● **Records for processing**
►

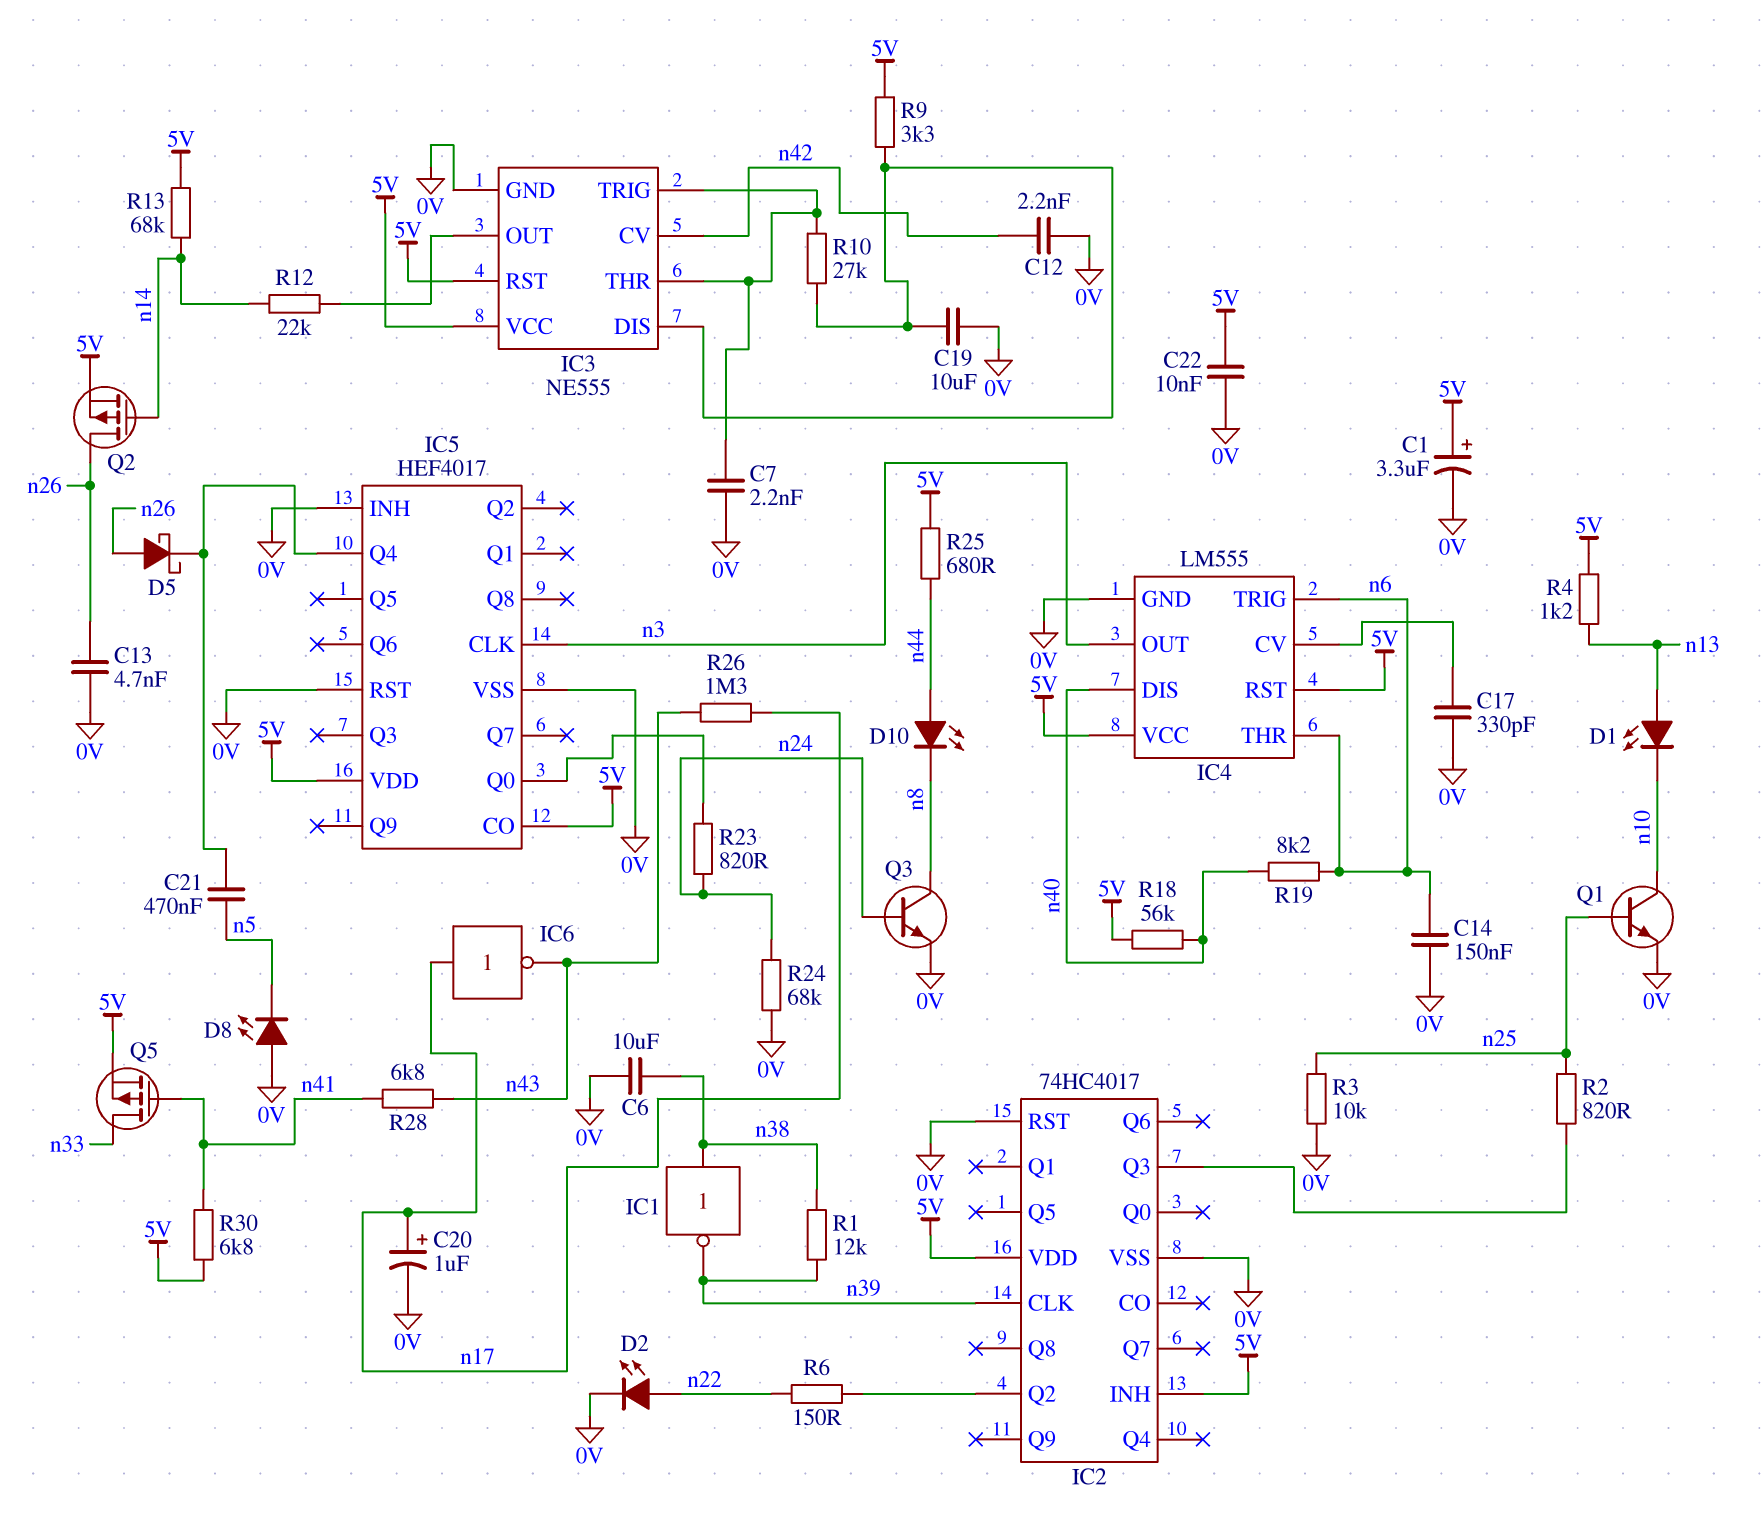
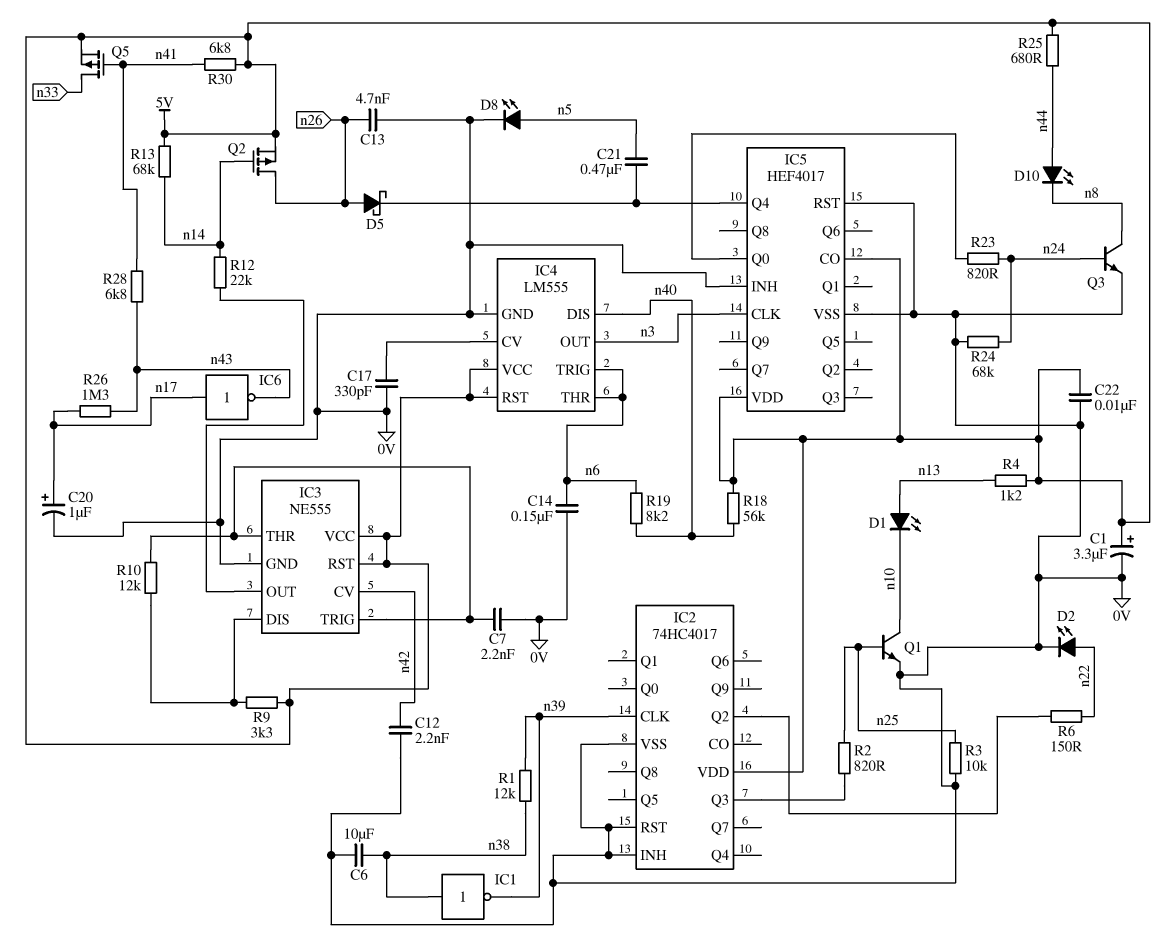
C19: 10uF (0V, IC3/DIS) -> none
D8: LED (A 0V, K n5) -> LED (A n5, K 0V)
IC2 pin INH: 5V -> 0V
R10: 27k (IC3/DIS, IC3/THR) -> 12k (IC3/DIS, IC3/THR)

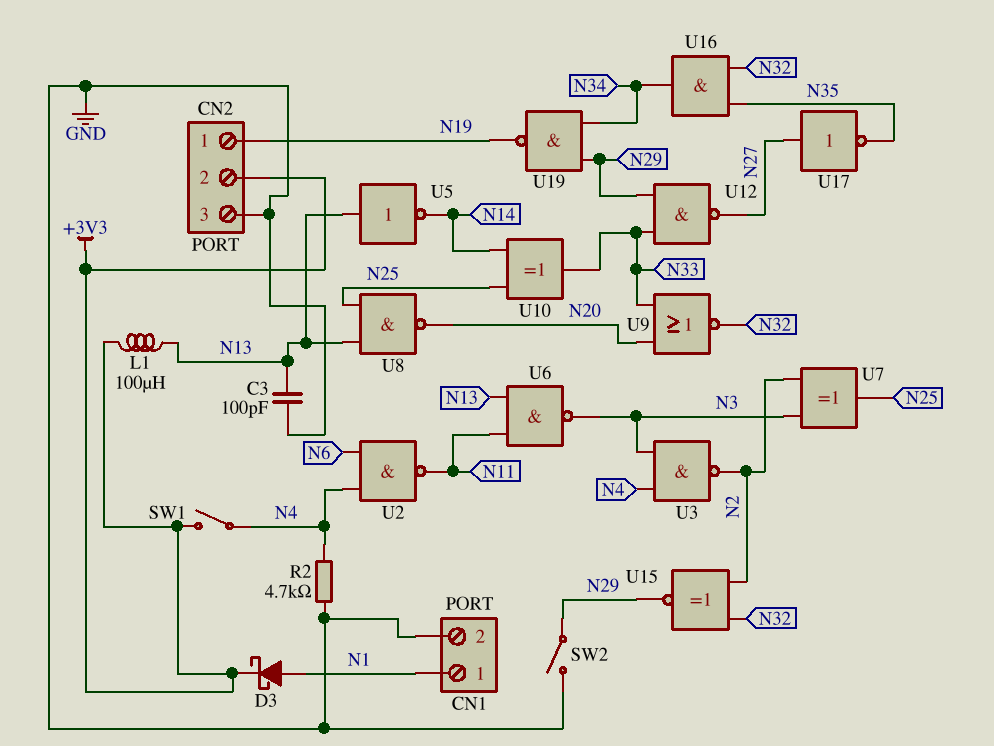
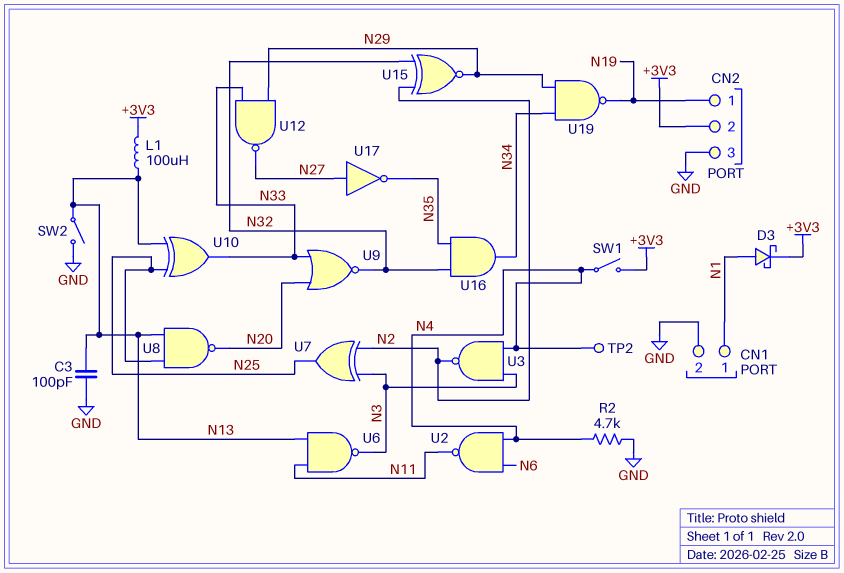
SW2: switch (GND, N29) -> switch (GND, N13)
TP2: none -> test point (N4)
U5: NOT (in N13, out N14) -> none
U10: XOR (in N14, in N25, out N33) -> XOR (in N13, in N25, out N33)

◄

Beginning with the line that holds "U5: NOT (in N13, out N14) -> none" and ending with the last line of the listing, output every line exactly. Leave out everything else.

● **Task output**
U5: NOT (in N13, out N14) -> none
U10: XOR (in N14, in N25, out N33) -> XOR (in N13, in N25, out N33)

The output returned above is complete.